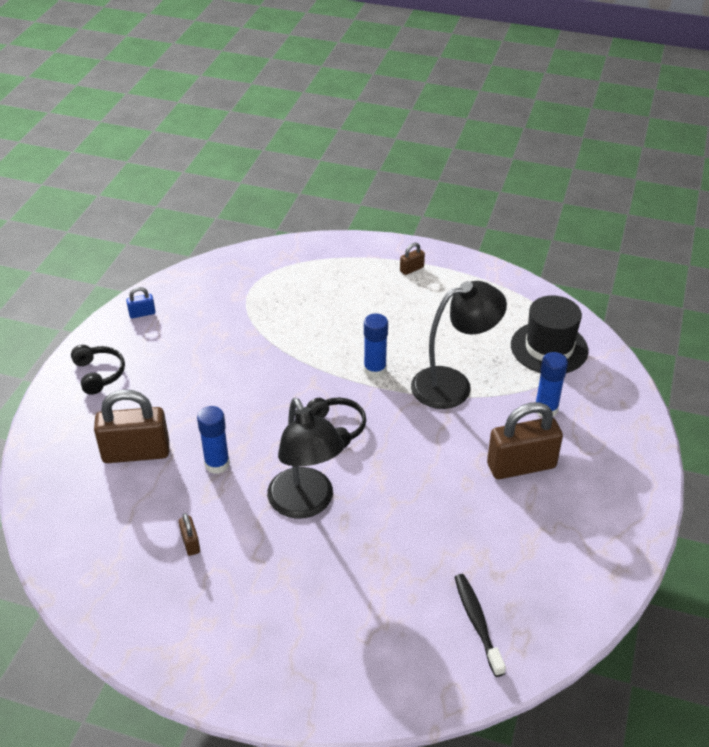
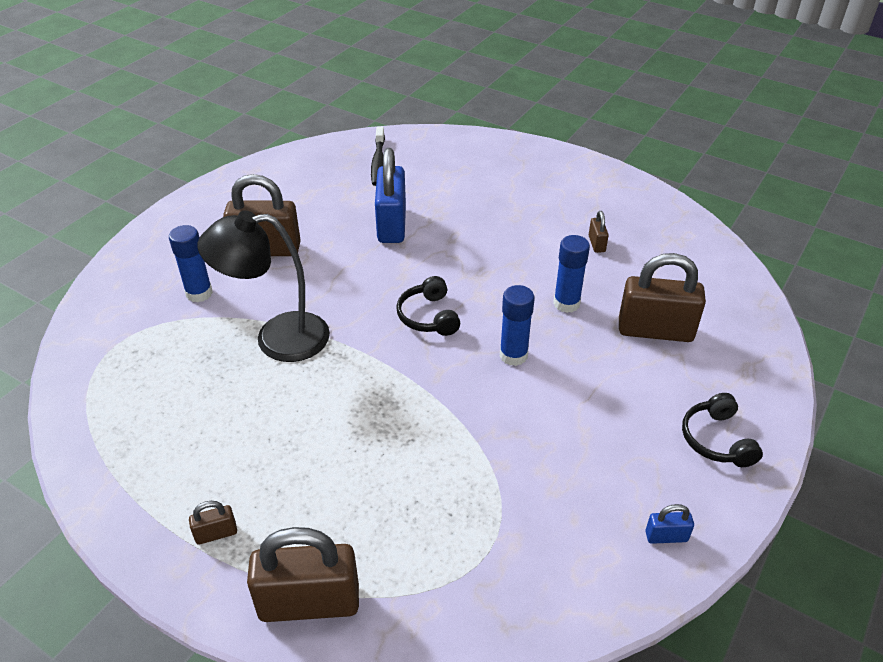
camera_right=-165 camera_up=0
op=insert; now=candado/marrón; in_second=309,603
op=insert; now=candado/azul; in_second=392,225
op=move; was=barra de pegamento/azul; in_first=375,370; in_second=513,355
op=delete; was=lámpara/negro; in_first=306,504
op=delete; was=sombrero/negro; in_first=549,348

_Goal of the exercise_.
The records above need to be copied exactly, with the pictures left out.

_Exercise result_.
camera_right=-165 camera_up=0
op=insert; now=candado/marrón; in_second=309,603
op=insert; now=candado/azul; in_second=392,225
op=move; was=barra de pegamento/azul; in_first=375,370; in_second=513,355
op=delete; was=lámpara/negro; in_first=306,504
op=delete; was=sombrero/negro; in_first=549,348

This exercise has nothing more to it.